# [Directions]
Only some lines are wanted. Transcribe, exactly, the lines below from the line with "purple arrow: (80, 29) -> (191, 63), moved" up to and including the line with "black circle: (101, 347) -> (59, 258), moved".

Shape position tracking data
══════
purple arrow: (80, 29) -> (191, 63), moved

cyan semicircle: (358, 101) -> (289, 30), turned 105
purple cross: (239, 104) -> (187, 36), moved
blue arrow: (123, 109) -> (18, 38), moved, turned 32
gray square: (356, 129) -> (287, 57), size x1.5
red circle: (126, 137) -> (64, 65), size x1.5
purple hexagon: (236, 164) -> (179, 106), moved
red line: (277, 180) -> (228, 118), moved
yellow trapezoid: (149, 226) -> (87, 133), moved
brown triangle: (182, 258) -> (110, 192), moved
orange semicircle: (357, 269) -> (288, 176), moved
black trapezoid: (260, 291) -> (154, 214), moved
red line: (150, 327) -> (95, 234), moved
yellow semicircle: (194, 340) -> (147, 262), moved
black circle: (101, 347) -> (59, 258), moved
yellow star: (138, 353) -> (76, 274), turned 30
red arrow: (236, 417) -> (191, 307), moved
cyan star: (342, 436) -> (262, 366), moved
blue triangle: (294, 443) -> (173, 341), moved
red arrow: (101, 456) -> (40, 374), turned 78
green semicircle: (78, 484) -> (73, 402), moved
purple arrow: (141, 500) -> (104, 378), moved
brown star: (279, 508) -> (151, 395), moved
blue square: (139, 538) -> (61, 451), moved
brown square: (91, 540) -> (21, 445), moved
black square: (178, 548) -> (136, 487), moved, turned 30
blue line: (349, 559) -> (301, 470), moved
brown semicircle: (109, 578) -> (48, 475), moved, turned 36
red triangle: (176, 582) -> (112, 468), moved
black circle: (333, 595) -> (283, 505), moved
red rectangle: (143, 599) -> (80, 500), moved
══════
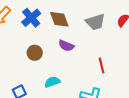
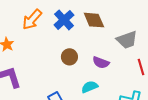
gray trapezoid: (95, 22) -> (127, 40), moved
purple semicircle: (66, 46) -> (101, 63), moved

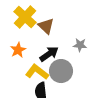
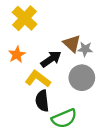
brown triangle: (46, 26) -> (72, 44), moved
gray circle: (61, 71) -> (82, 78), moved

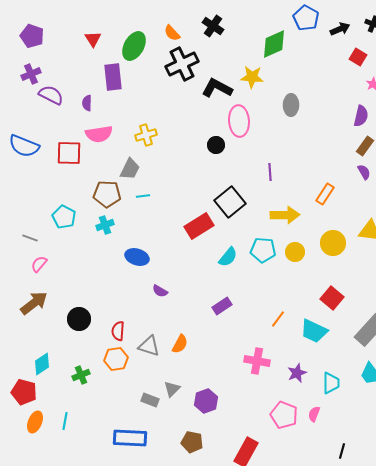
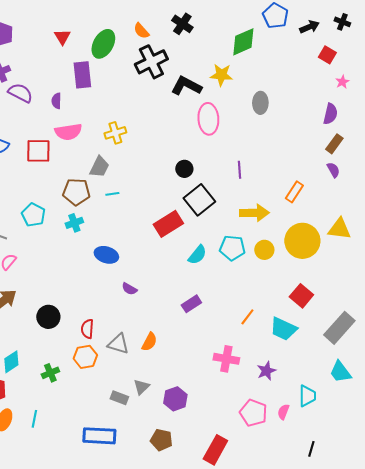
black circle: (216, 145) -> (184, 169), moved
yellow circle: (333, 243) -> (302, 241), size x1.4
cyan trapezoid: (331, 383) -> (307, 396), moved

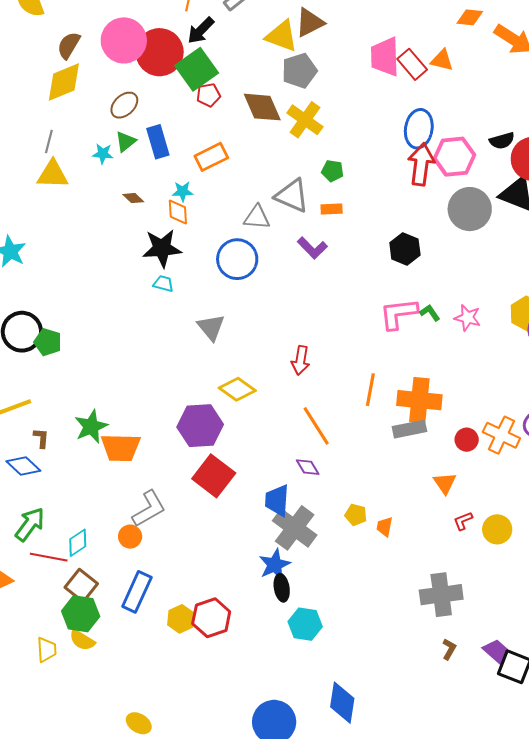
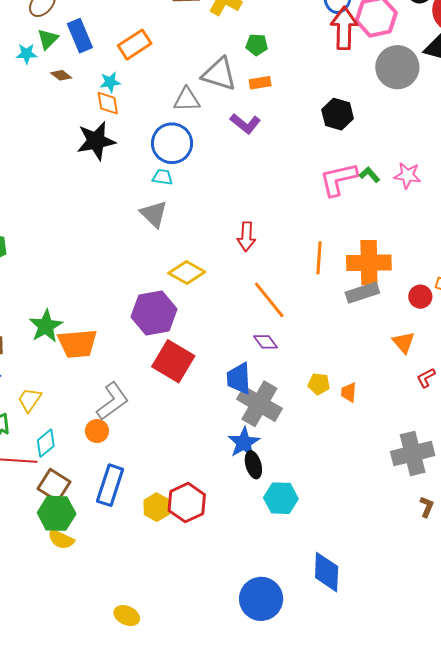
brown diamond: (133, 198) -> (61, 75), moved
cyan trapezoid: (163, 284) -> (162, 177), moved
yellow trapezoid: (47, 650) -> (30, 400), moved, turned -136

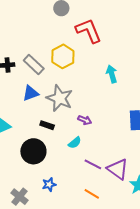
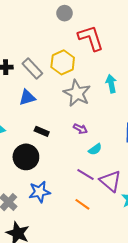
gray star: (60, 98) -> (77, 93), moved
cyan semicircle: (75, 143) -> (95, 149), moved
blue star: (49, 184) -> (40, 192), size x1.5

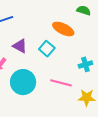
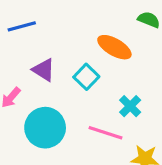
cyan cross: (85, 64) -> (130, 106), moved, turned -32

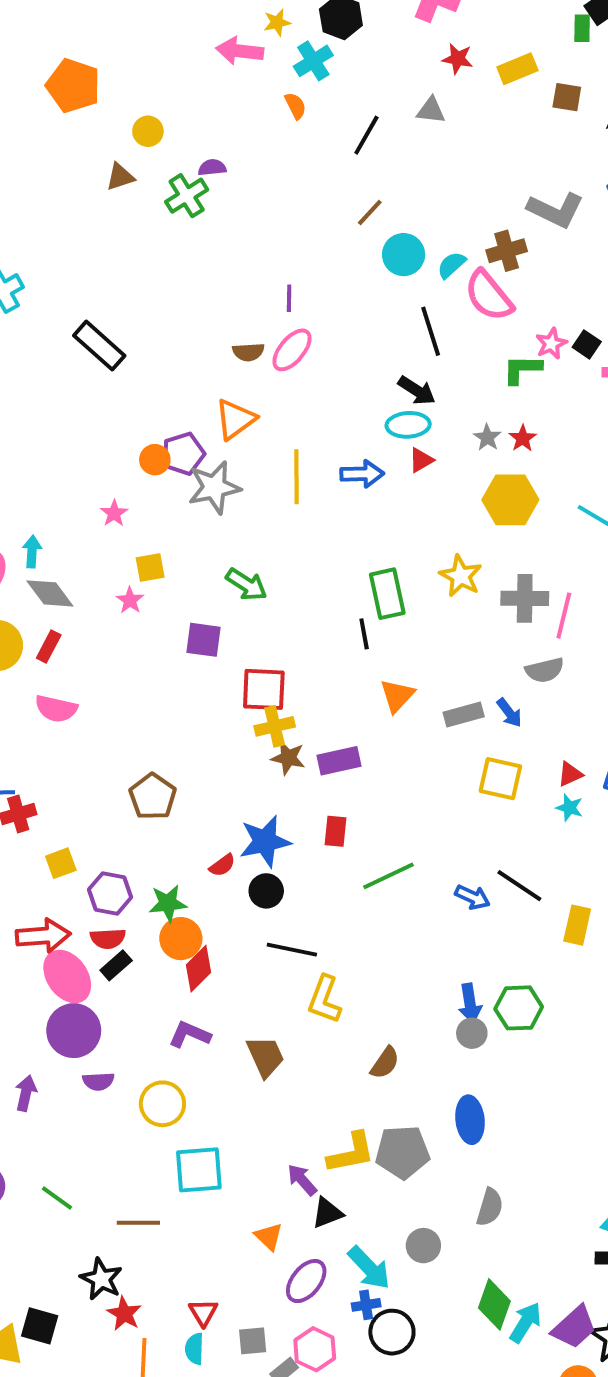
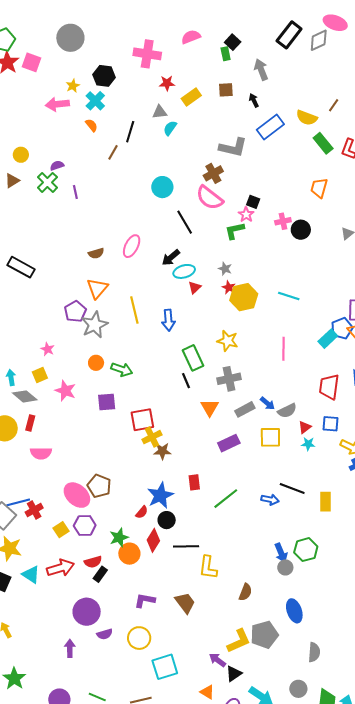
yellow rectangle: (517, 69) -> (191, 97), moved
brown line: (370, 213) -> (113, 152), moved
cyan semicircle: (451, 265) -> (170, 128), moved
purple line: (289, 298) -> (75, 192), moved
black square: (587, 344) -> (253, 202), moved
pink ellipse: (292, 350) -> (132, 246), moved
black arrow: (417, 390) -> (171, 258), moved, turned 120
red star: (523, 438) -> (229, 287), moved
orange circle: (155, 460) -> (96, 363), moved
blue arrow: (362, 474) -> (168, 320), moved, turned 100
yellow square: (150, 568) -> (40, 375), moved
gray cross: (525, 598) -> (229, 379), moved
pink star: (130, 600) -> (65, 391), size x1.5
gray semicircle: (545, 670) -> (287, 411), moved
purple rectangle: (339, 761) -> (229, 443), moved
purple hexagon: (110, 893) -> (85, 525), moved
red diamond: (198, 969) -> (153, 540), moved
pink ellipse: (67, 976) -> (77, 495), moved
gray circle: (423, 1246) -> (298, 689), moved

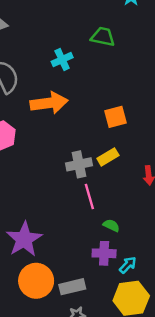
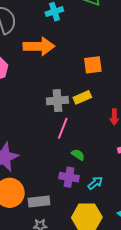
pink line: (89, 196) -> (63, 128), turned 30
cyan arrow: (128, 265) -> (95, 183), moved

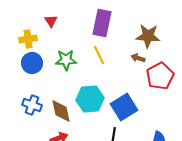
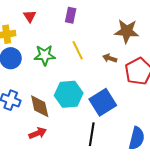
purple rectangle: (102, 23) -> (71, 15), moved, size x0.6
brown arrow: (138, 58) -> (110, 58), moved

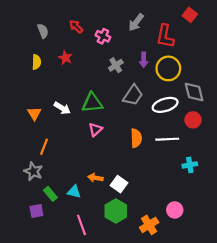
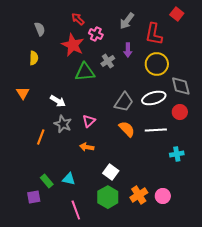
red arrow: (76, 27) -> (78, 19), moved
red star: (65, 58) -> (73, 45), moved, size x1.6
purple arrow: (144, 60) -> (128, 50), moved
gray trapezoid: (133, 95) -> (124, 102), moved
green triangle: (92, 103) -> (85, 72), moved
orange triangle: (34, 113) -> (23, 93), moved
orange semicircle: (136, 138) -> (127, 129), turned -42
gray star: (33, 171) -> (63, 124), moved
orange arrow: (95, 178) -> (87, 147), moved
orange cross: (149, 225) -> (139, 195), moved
══════
# [Output for this task]
purple arrow: (80, 29) -> (191, 63), moved

cyan semicircle: (358, 101) -> (289, 30), turned 105
purple cross: (239, 104) -> (187, 36), moved
blue arrow: (123, 109) -> (18, 38), moved, turned 32
gray square: (356, 129) -> (287, 57), size x1.5
red circle: (126, 137) -> (64, 65), size x1.5
purple hexagon: (236, 164) -> (179, 106), moved
red line: (277, 180) -> (228, 118), moved
yellow trapezoid: (149, 226) -> (87, 133), moved
brown triangle: (182, 258) -> (110, 192), moved
orange semicircle: (357, 269) -> (288, 176), moved
black trapezoid: (260, 291) -> (154, 214), moved
red line: (150, 327) -> (95, 234), moved
yellow semicircle: (194, 340) -> (147, 262), moved
black circle: (101, 347) -> (59, 258), moved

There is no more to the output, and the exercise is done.